## Your assignment
The required output is the line containing "R210: 620 (N8, N16) -> 510 (N8, N16)" followed by each line through the end of the data below, repeated exactly and with nothing added.

(Modification records)
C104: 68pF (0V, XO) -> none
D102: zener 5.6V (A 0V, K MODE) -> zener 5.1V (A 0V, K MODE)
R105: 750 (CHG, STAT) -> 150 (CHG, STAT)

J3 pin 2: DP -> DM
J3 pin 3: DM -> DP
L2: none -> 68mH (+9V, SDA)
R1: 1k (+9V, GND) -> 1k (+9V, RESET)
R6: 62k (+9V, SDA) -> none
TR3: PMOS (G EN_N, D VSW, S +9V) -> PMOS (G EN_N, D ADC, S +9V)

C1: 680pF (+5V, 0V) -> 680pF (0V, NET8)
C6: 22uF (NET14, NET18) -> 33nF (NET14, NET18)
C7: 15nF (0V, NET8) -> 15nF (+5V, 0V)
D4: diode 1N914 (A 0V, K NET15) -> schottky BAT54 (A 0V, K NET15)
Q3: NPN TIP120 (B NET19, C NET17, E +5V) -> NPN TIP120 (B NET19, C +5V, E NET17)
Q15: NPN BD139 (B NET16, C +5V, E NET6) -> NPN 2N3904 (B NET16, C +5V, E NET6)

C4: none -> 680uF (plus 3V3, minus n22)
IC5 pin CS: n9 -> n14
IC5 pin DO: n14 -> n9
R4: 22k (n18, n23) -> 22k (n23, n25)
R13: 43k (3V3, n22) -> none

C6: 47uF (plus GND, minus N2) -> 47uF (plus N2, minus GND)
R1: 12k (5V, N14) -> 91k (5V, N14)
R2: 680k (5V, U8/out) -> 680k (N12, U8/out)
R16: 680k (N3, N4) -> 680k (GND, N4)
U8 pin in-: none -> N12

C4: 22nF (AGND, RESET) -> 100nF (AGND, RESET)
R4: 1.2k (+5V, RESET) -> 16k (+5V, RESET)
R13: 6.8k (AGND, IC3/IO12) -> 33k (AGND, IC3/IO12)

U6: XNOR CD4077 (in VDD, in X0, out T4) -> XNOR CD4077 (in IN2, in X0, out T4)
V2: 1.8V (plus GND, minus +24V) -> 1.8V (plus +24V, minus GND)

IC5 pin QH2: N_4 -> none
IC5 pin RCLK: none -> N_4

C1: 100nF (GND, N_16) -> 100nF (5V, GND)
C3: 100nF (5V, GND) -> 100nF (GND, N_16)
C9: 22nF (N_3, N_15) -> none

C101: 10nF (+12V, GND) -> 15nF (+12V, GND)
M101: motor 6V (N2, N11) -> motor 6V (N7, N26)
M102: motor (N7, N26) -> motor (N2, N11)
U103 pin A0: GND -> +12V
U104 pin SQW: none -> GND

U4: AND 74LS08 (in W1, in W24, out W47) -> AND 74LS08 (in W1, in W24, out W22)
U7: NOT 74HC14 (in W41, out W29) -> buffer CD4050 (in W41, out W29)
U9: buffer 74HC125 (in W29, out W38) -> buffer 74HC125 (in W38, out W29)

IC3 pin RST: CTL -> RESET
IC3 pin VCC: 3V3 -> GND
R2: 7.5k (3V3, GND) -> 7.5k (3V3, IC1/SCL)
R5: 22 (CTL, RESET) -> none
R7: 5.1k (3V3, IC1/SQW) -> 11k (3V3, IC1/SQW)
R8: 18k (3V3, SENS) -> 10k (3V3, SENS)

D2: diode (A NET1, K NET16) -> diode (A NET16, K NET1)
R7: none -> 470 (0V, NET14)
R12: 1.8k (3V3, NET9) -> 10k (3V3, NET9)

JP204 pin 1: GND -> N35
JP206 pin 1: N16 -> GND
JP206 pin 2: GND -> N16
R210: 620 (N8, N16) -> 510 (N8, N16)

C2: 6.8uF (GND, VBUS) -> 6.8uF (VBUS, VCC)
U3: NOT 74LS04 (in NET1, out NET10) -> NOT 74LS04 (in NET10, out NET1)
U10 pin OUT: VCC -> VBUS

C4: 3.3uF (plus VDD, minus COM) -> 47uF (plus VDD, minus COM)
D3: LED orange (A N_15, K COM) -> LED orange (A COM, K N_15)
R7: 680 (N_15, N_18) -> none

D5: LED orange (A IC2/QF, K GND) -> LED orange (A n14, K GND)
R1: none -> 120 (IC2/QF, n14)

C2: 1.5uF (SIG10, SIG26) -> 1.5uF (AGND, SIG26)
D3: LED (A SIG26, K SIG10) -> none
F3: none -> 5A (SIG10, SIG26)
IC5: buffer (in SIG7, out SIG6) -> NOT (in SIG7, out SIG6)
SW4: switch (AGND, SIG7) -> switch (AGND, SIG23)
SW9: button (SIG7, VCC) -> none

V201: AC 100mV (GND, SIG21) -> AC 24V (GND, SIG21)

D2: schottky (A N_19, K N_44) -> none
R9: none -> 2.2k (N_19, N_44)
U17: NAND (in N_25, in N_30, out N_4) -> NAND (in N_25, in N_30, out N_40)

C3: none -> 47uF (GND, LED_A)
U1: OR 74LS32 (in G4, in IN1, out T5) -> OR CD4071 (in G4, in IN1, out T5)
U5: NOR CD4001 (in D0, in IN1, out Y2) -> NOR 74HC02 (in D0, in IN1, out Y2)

## Exercise solution
R210: 620 (N8, N16) -> 510 (N8, N16)

C2: 6.8uF (GND, VBUS) -> 6.8uF (VBUS, VCC)
U3: NOT 74LS04 (in NET1, out NET10) -> NOT 74LS04 (in NET10, out NET1)
U10 pin OUT: VCC -> VBUS

C4: 3.3uF (plus VDD, minus COM) -> 47uF (plus VDD, minus COM)
D3: LED orange (A N_15, K COM) -> LED orange (A COM, K N_15)
R7: 680 (N_15, N_18) -> none

D5: LED orange (A IC2/QF, K GND) -> LED orange (A n14, K GND)
R1: none -> 120 (IC2/QF, n14)

C2: 1.5uF (SIG10, SIG26) -> 1.5uF (AGND, SIG26)
D3: LED (A SIG26, K SIG10) -> none
F3: none -> 5A (SIG10, SIG26)
IC5: buffer (in SIG7, out SIG6) -> NOT (in SIG7, out SIG6)
SW4: switch (AGND, SIG7) -> switch (AGND, SIG23)
SW9: button (SIG7, VCC) -> none

V201: AC 100mV (GND, SIG21) -> AC 24V (GND, SIG21)

D2: schottky (A N_19, K N_44) -> none
R9: none -> 2.2k (N_19, N_44)
U17: NAND (in N_25, in N_30, out N_4) -> NAND (in N_25, in N_30, out N_40)

C3: none -> 47uF (GND, LED_A)
U1: OR 74LS32 (in G4, in IN1, out T5) -> OR CD4071 (in G4, in IN1, out T5)
U5: NOR CD4001 (in D0, in IN1, out Y2) -> NOR 74HC02 (in D0, in IN1, out Y2)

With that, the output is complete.